Pictures aside, the output must consist of the lines from the one containing "KEYS pin K3: GP2 -> GP19" through the end of the data, reproduced exactly.

=== Begin Enclosure ===

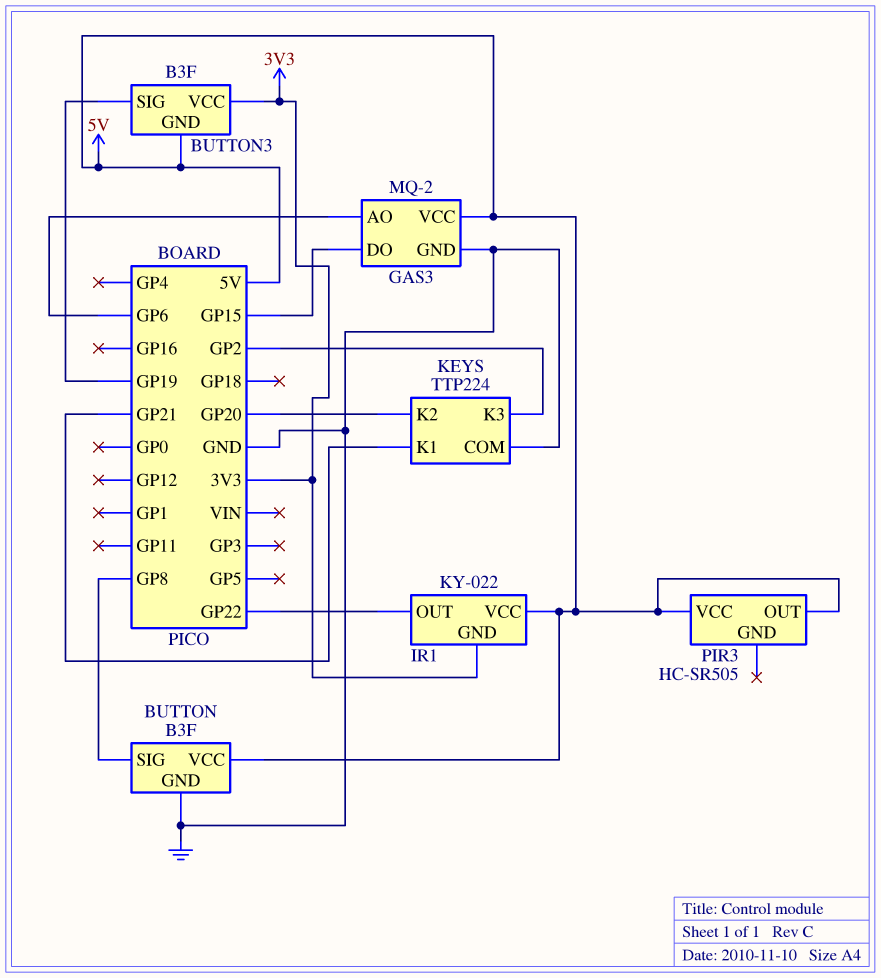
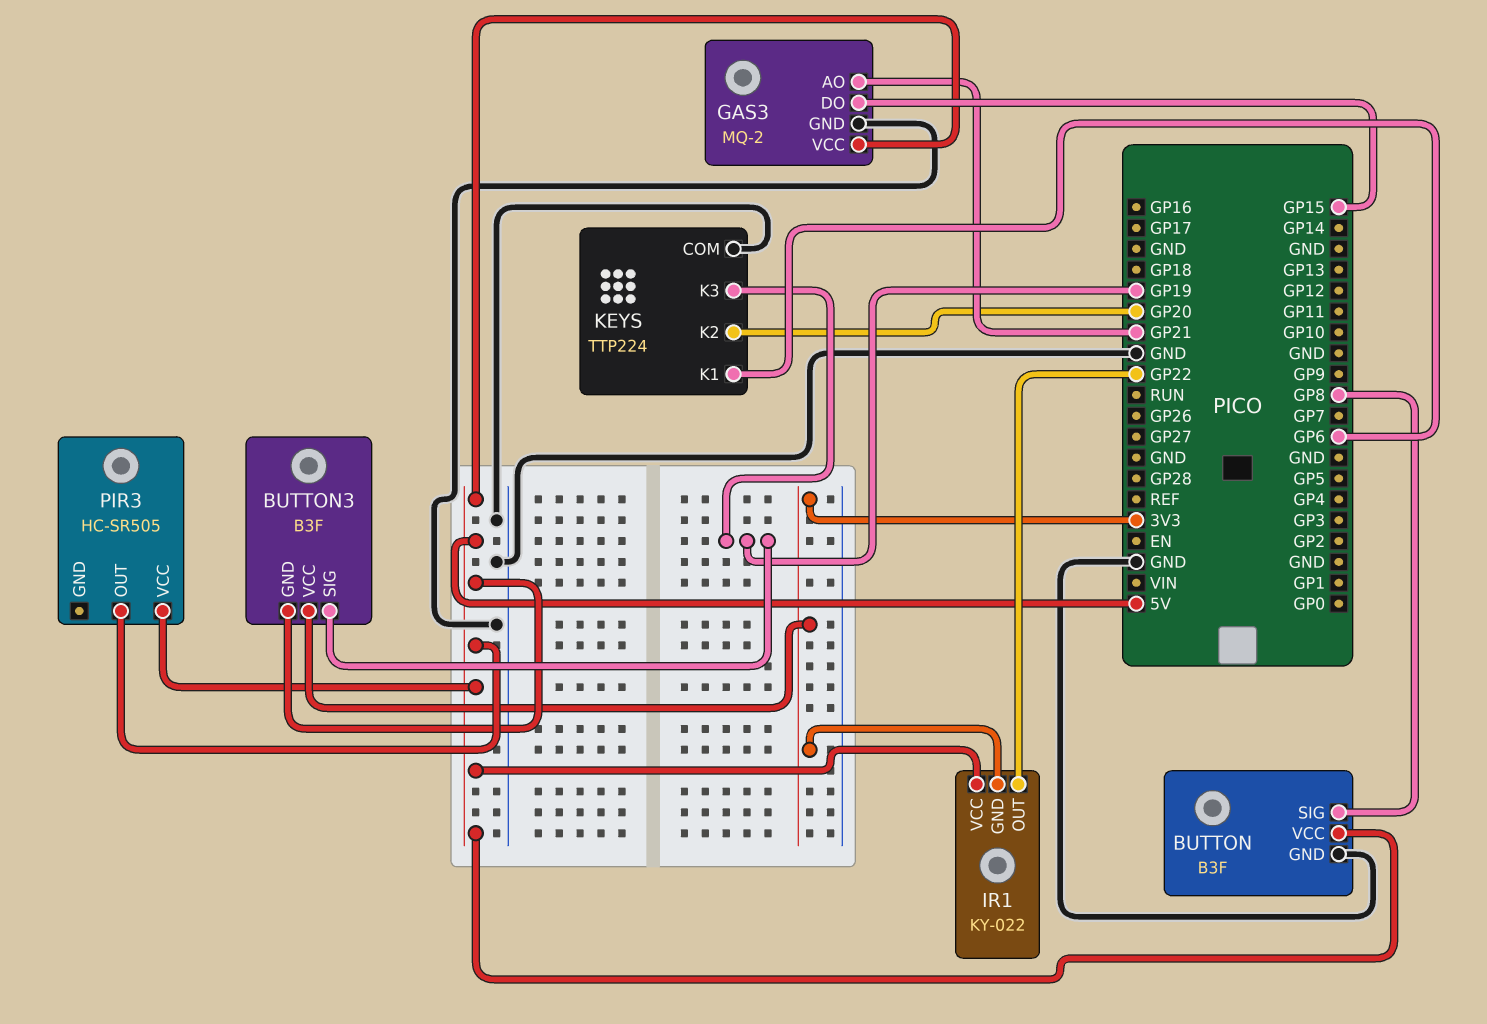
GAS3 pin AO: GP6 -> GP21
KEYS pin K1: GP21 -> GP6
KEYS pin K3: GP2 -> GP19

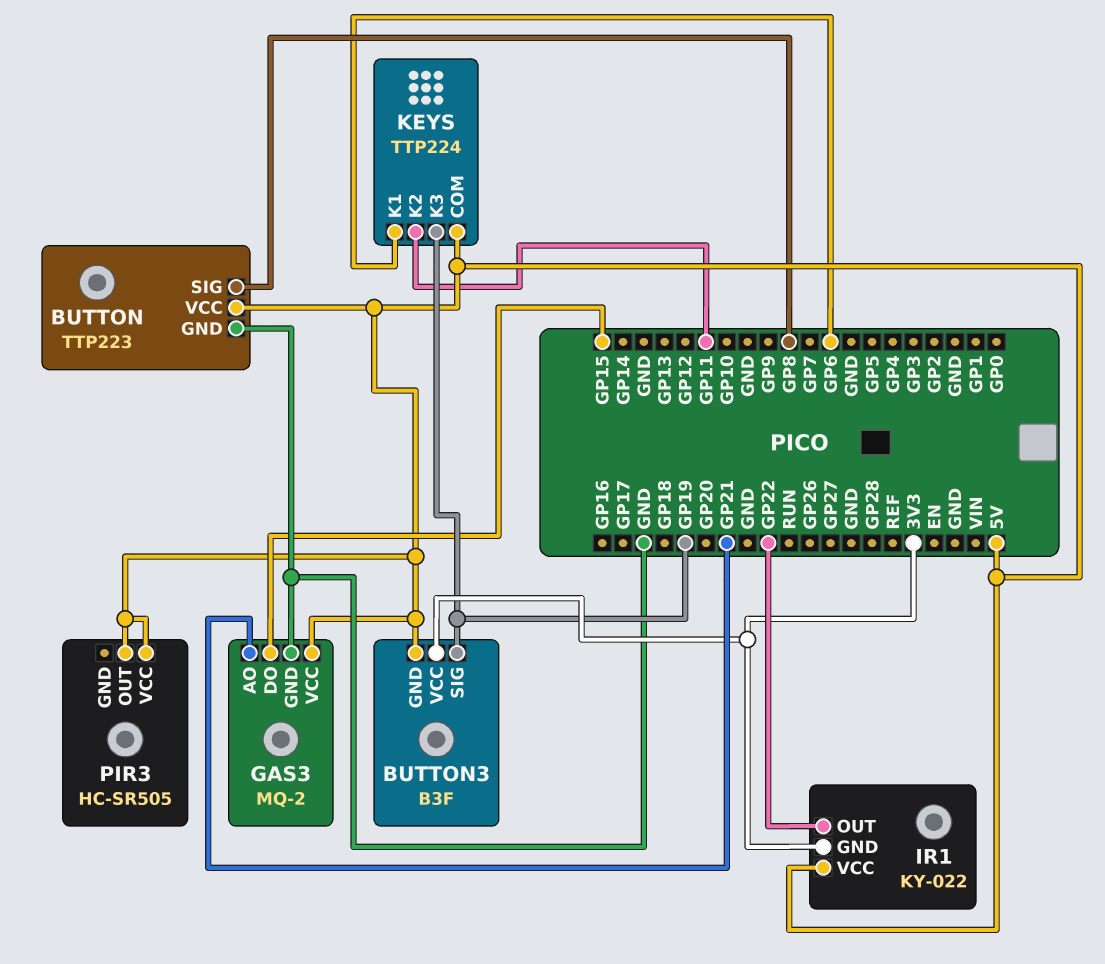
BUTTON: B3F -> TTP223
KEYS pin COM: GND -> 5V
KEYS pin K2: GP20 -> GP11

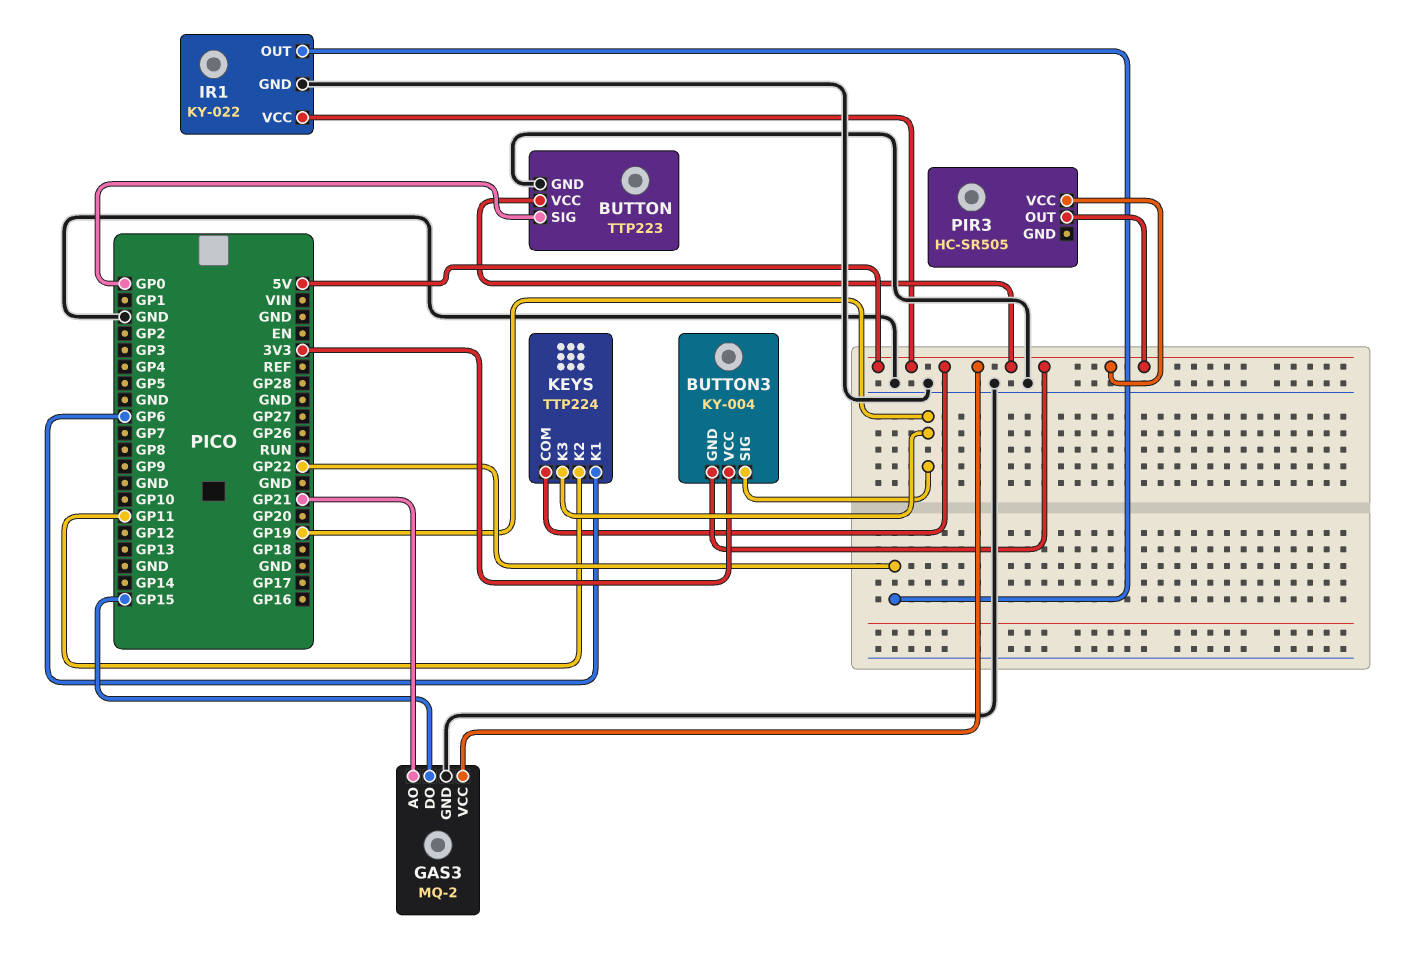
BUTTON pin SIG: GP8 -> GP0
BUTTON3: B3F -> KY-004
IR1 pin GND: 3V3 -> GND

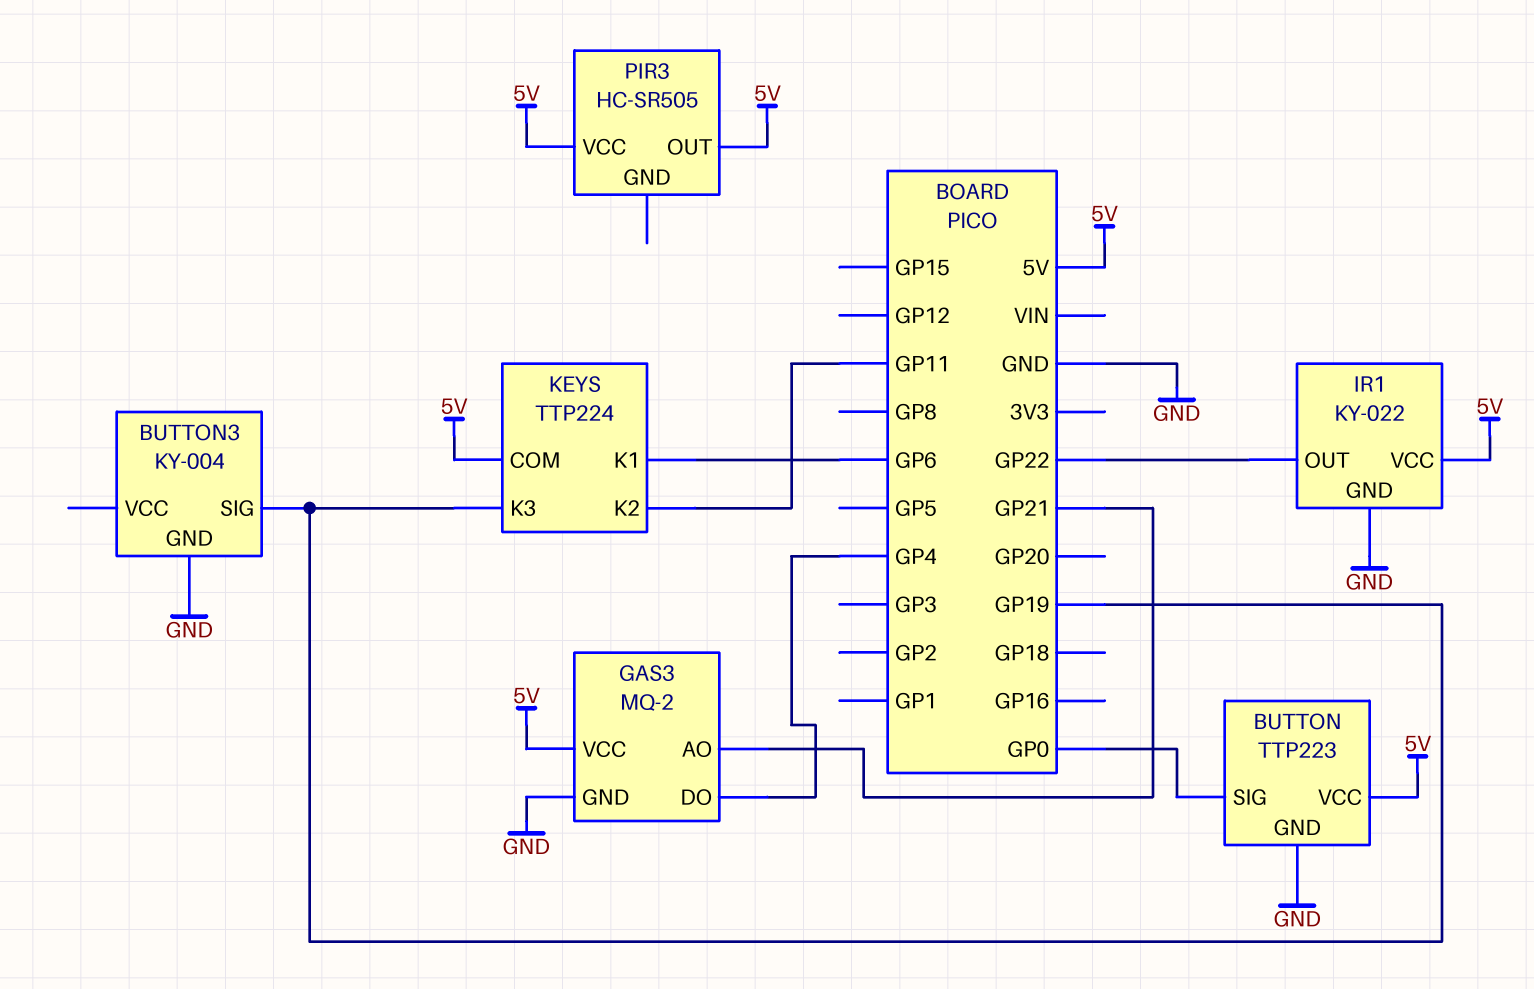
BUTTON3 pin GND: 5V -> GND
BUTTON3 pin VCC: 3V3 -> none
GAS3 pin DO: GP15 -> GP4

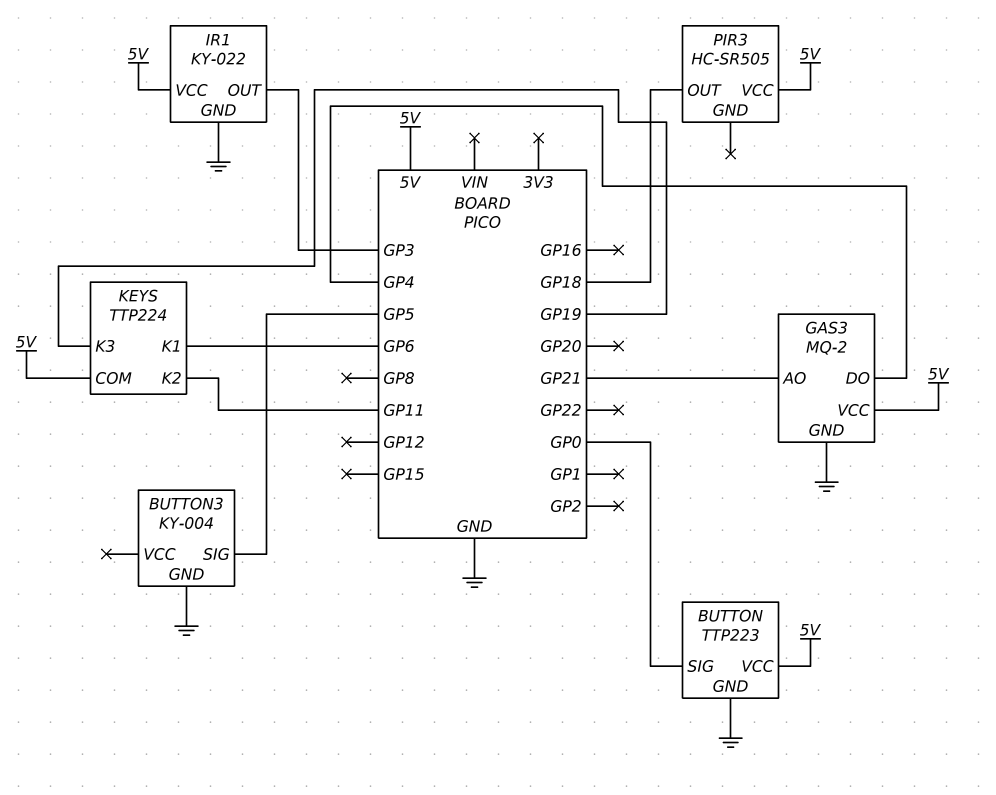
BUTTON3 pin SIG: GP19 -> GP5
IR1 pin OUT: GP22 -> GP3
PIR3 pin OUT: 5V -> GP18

=== End Enclosure ===

**Result of the task**
KEYS pin K3: GP2 -> GP19

BUTTON: B3F -> TTP223
KEYS pin COM: GND -> 5V
KEYS pin K2: GP20 -> GP11

BUTTON pin SIG: GP8 -> GP0
BUTTON3: B3F -> KY-004
IR1 pin GND: 3V3 -> GND

BUTTON3 pin GND: 5V -> GND
BUTTON3 pin VCC: 3V3 -> none
GAS3 pin DO: GP15 -> GP4

BUTTON3 pin SIG: GP19 -> GP5
IR1 pin OUT: GP22 -> GP3
PIR3 pin OUT: 5V -> GP18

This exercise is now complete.